## Problem requirements
Give back every record verbatim, but not the pictures.

## Supplied records
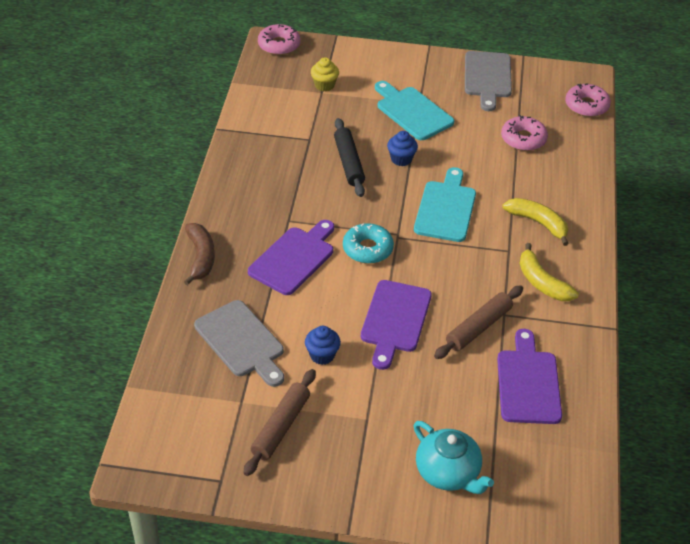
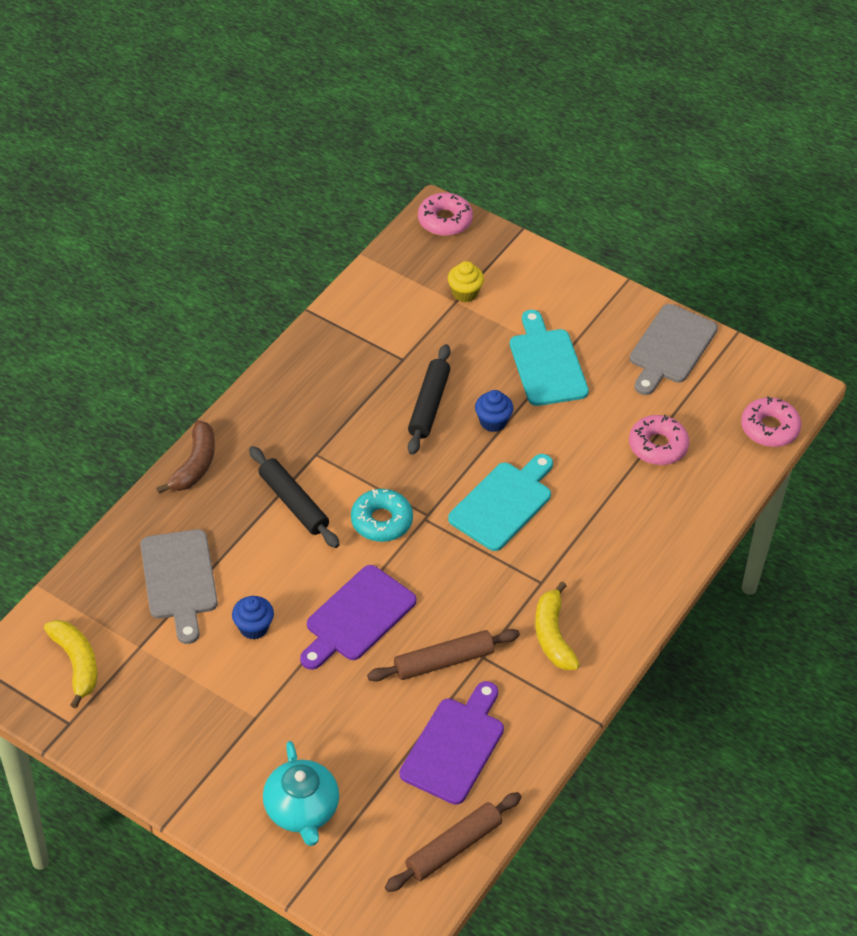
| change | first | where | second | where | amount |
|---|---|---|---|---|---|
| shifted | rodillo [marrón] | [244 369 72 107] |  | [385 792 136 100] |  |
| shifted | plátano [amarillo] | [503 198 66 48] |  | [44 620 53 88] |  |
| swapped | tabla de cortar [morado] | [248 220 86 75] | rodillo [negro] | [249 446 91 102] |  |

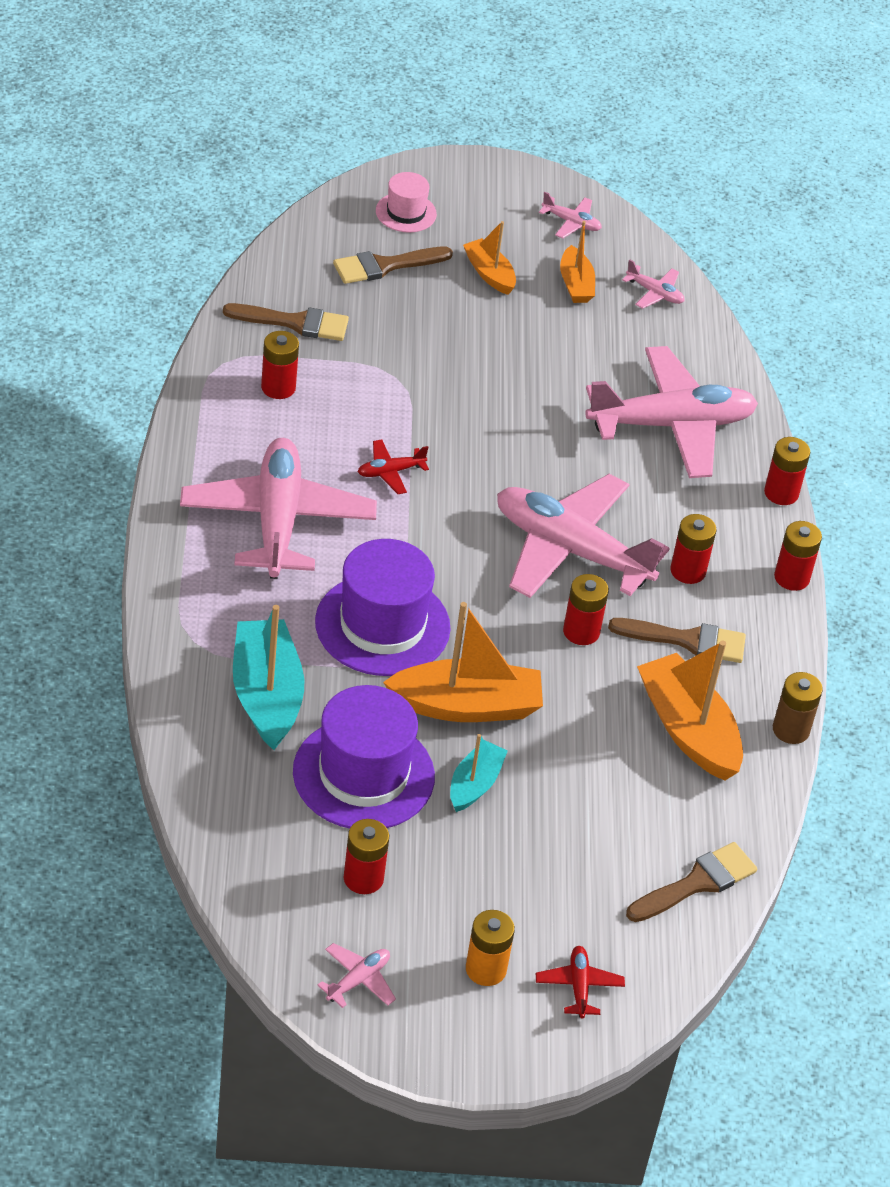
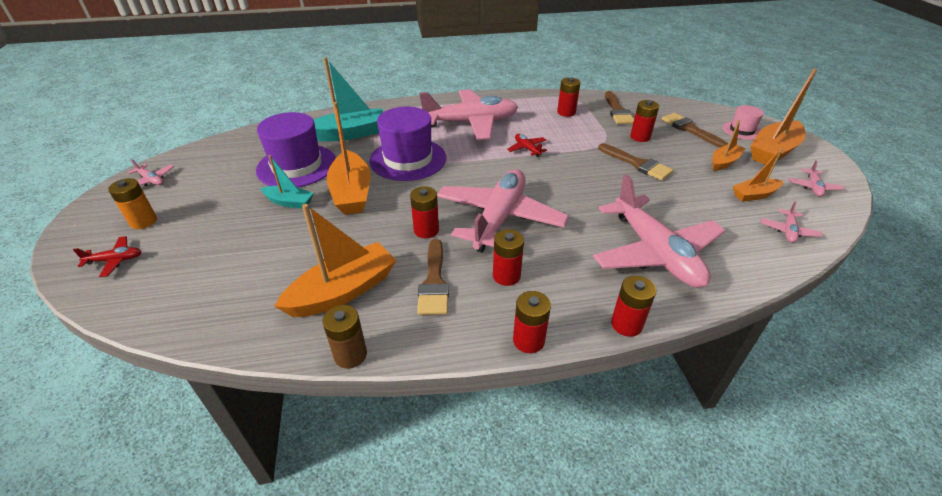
| change | first | where | second | where | amount |
|---|---|---|---|---|---|
| new |  |  | barco [naranja] | [751 68 66 97] |  |
| shifted | pila [rojo] | [344 819 45 75] |  | [630 100 29 42] |  |
| shifted | pincel [marrón] | [626 842 131 80] |  | [598 143 75 38] |  |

## Written answer
| change | first | where | second | where | amount |
|---|---|---|---|---|---|
| shifted | rodillo [marrón] | [244 369 72 107] |  | [385 792 136 100] |  |
| shifted | plátano [amarillo] | [503 198 66 48] |  | [44 620 53 88] |  |
| swapped | tabla de cortar [morado] | [248 220 86 75] | rodillo [negro] | [249 446 91 102] |  |

| change | first | where | second | where | amount |
|---|---|---|---|---|---|
| new |  |  | barco [naranja] | [751 68 66 97] |  |
| shifted | pila [rojo] | [344 819 45 75] |  | [630 100 29 42] |  |
| shifted | pincel [marrón] | [626 842 131 80] |  | [598 143 75 38] |  |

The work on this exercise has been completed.